- _LISTED ENTRIES_
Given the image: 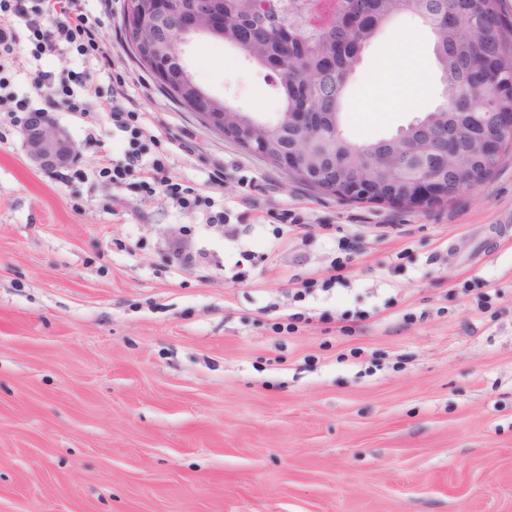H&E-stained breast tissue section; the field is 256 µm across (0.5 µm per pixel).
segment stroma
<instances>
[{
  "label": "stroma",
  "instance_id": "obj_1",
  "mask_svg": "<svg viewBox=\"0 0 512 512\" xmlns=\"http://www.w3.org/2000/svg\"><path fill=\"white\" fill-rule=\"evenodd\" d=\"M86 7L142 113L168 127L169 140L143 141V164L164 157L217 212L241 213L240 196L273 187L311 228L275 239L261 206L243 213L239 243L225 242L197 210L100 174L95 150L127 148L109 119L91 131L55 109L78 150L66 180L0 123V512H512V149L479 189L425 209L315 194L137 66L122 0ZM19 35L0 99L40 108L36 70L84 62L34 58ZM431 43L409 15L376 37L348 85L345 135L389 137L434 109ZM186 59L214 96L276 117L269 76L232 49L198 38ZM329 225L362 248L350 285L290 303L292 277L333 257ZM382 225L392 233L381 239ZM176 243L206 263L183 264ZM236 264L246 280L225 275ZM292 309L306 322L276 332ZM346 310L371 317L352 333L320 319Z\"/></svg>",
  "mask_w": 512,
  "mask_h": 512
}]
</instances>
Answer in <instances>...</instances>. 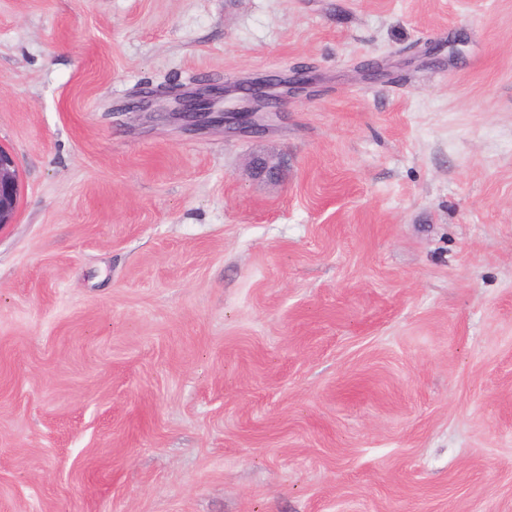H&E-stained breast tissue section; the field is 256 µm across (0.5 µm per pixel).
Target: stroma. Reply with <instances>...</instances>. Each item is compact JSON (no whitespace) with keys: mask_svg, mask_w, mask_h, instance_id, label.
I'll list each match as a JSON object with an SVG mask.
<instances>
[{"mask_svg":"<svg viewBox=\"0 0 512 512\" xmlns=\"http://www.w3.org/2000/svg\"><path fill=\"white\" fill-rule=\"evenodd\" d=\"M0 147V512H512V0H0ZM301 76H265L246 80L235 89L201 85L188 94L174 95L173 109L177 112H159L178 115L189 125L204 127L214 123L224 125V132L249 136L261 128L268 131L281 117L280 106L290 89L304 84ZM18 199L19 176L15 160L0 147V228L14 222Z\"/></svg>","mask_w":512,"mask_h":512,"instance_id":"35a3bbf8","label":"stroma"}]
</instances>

- _WRITTEN REQUEST_
Write out only the final block of lines, starting at the line with "Target: stroma. Reply" and running to the end of the material.

- _ANSWER TO THE TASK_
Target: stroma. Reply with <instances>...</instances>. Each item is compact JSON (no whitespace) with keys: mask_svg, mask_w, mask_h, instance_id, label.
I'll list each match as a JSON object with an SVG mask.
<instances>
[{"mask_svg":"<svg viewBox=\"0 0 512 512\" xmlns=\"http://www.w3.org/2000/svg\"><path fill=\"white\" fill-rule=\"evenodd\" d=\"M0 147V512H512V0H0ZM301 76H265L246 80L235 89L201 85L188 94L174 95L173 109L177 112H159L178 115L189 125L204 127L214 123L224 125V132L249 136L261 128L268 131L281 117L280 106L290 89L304 84ZM18 199L19 176L15 160L0 147V228L14 222Z\"/></svg>","mask_w":512,"mask_h":512,"instance_id":"35a3bbf8","label":"stroma"}]
</instances>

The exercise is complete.